→ **PROBLEM STATEMENT**:
Only some lines are wanted: please transcribe exactly those from the one containing "TOF3 pin SDA: B14 -> B7" through the end of the data, pictures excluded.

══════

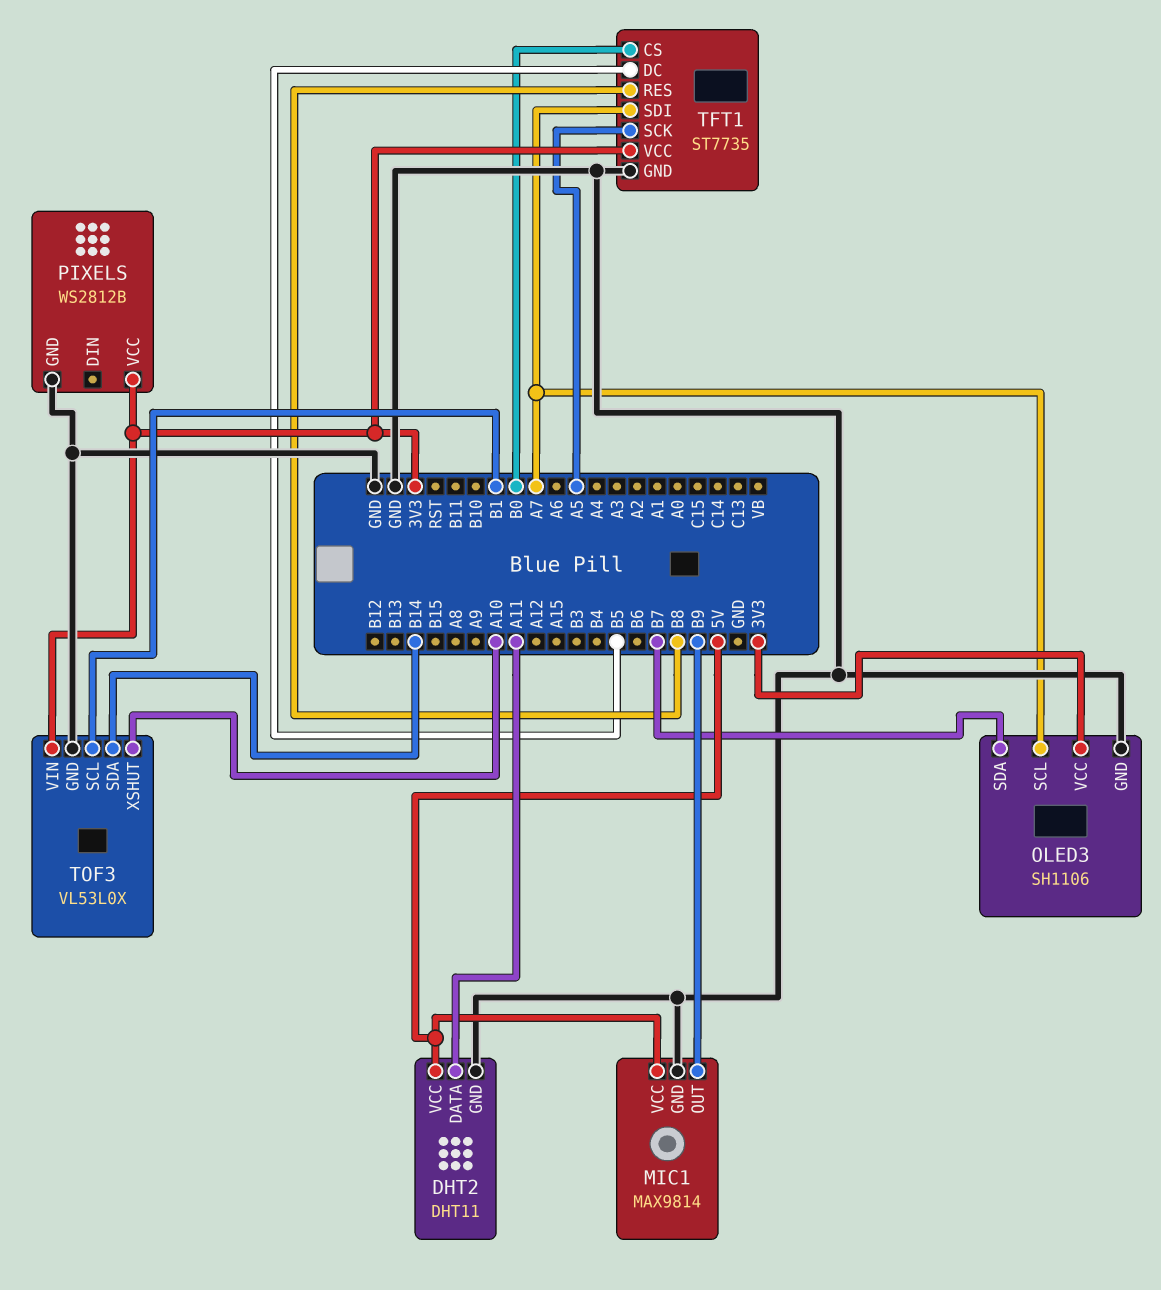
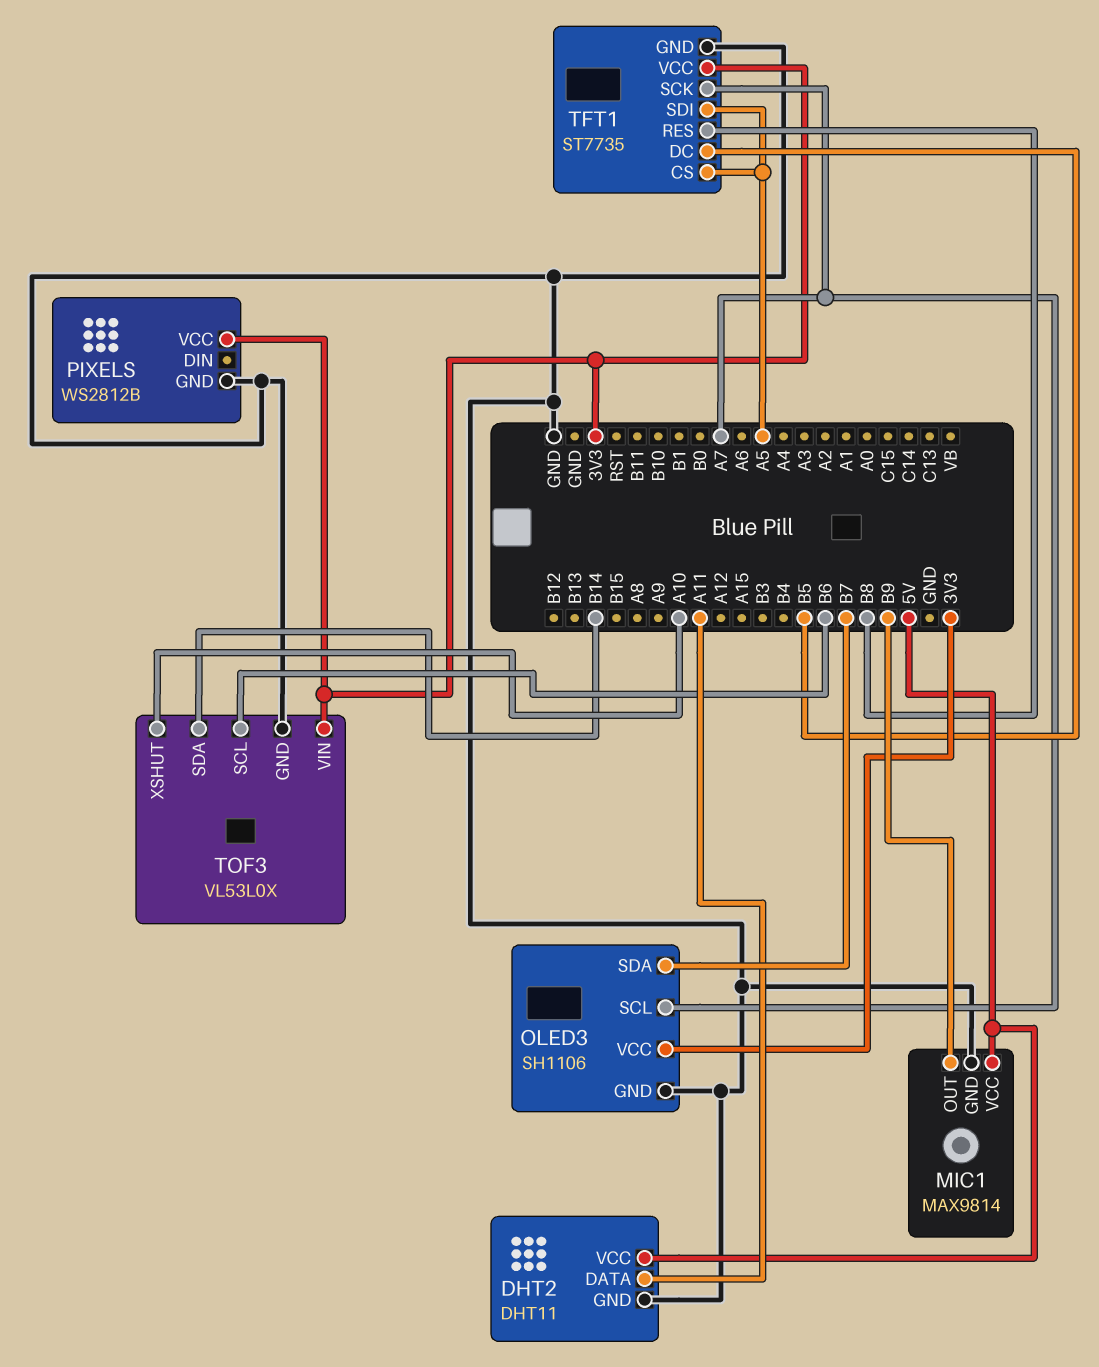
TFT1 pin CS: B0 -> A5
TFT1 pin SCK: A5 -> A7
TFT1 pin SDI: A7 -> A5
TOF3 pin SCL: B1 -> B6

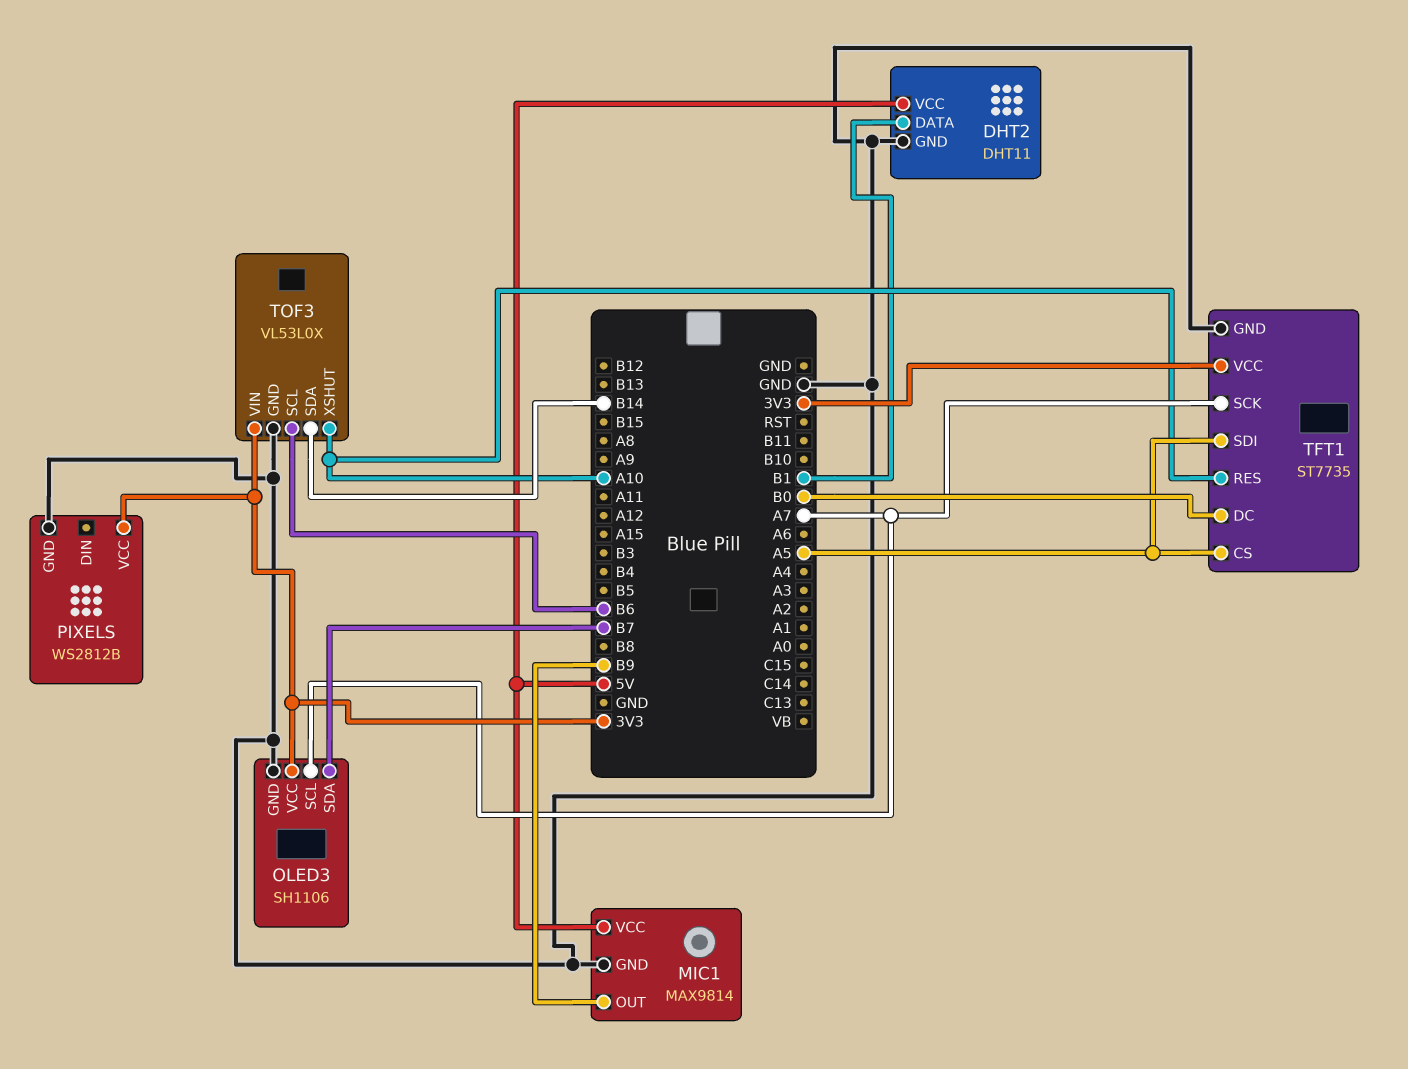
DHT2 pin DATA: A11 -> B1
TFT1 pin DC: B5 -> B0
TFT1 pin RES: B8 -> A10

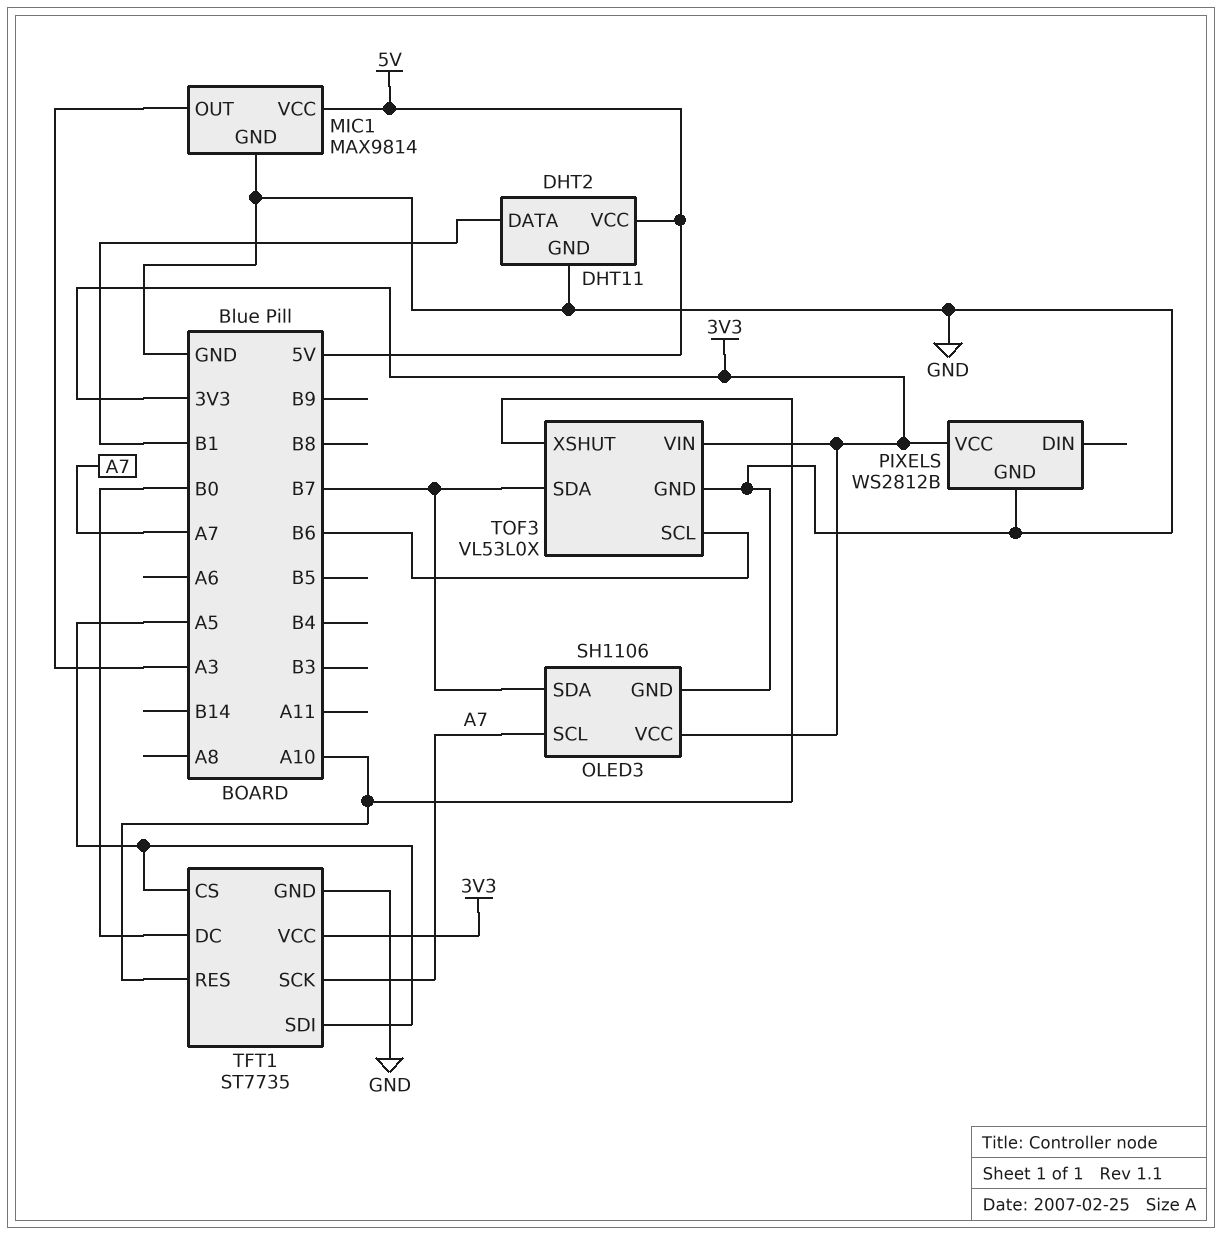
MIC1 pin OUT: B9 -> A3
TOF3 pin SDA: B14 -> B7

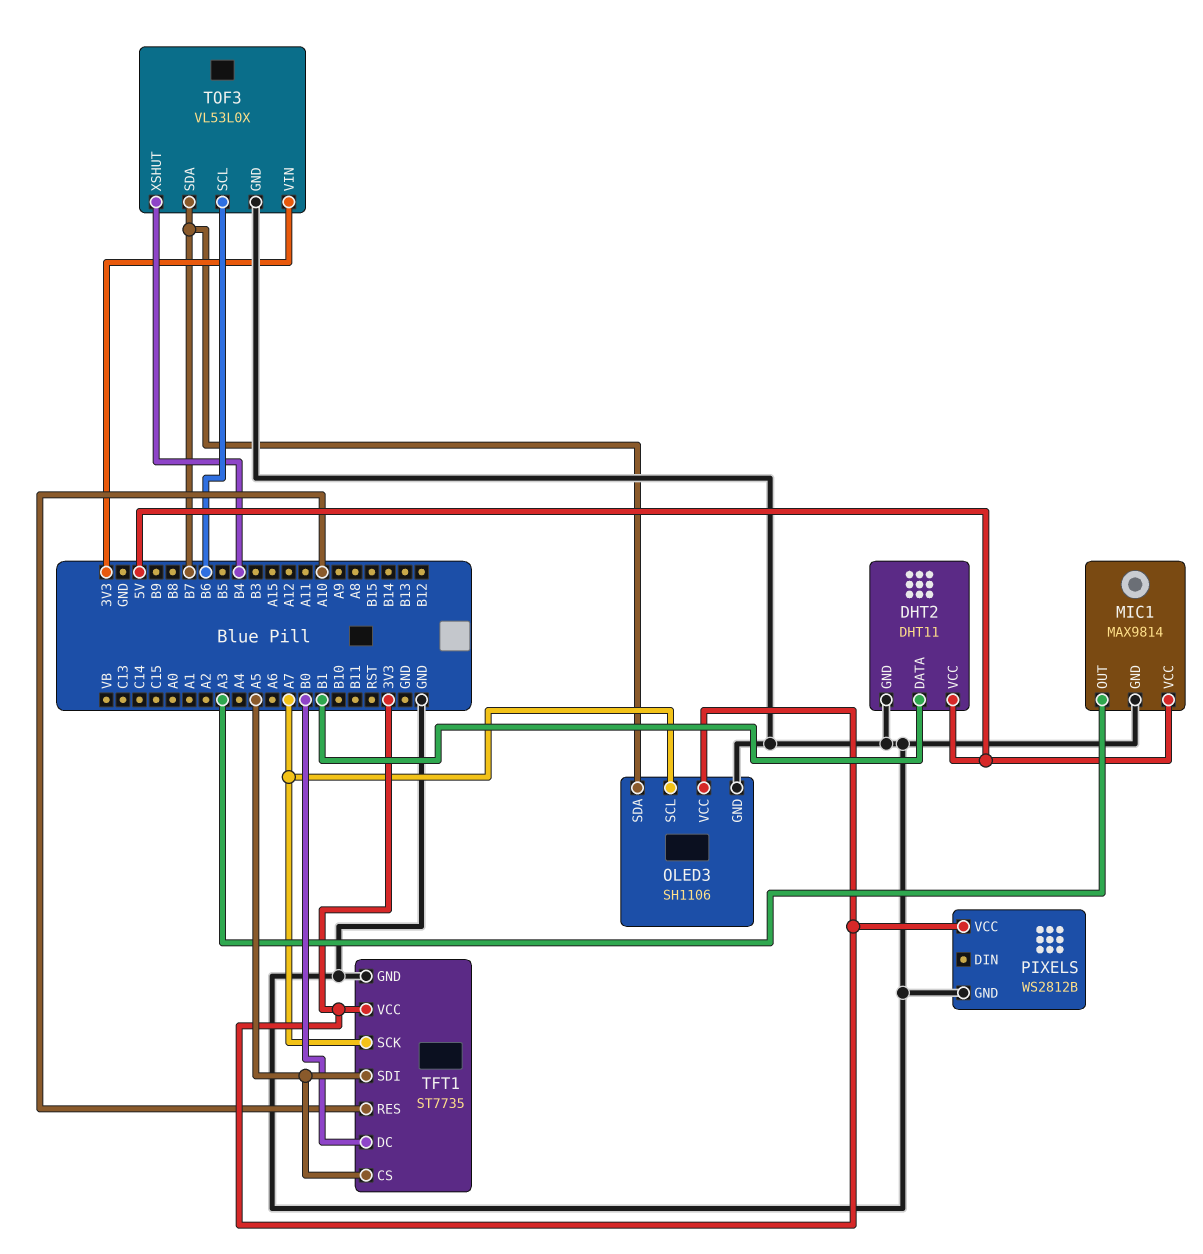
TOF3 pin XSHUT: A10 -> B4

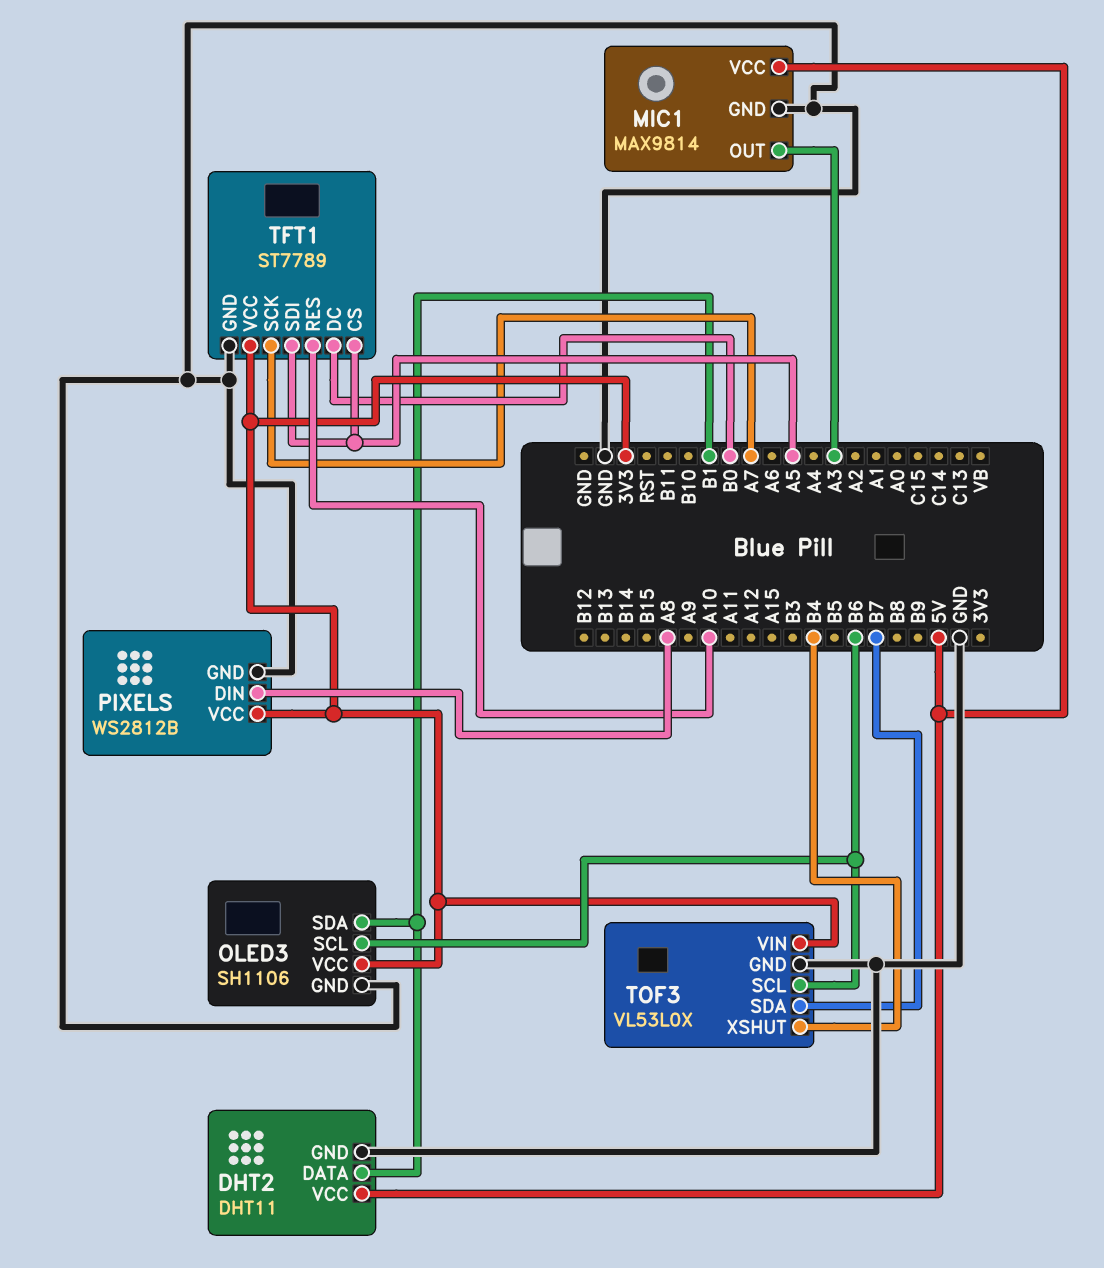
OLED3 pin SCL: A7 -> B6
OLED3 pin SDA: B7 -> B1
PIXELS pin DIN: none -> A8
TFT1: ST7735 -> ST7789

══════

→ **ANSWER BELOW**:
TOF3 pin SDA: B14 -> B7

TOF3 pin XSHUT: A10 -> B4

OLED3 pin SCL: A7 -> B6
OLED3 pin SDA: B7 -> B1
PIXELS pin DIN: none -> A8
TFT1: ST7735 -> ST7789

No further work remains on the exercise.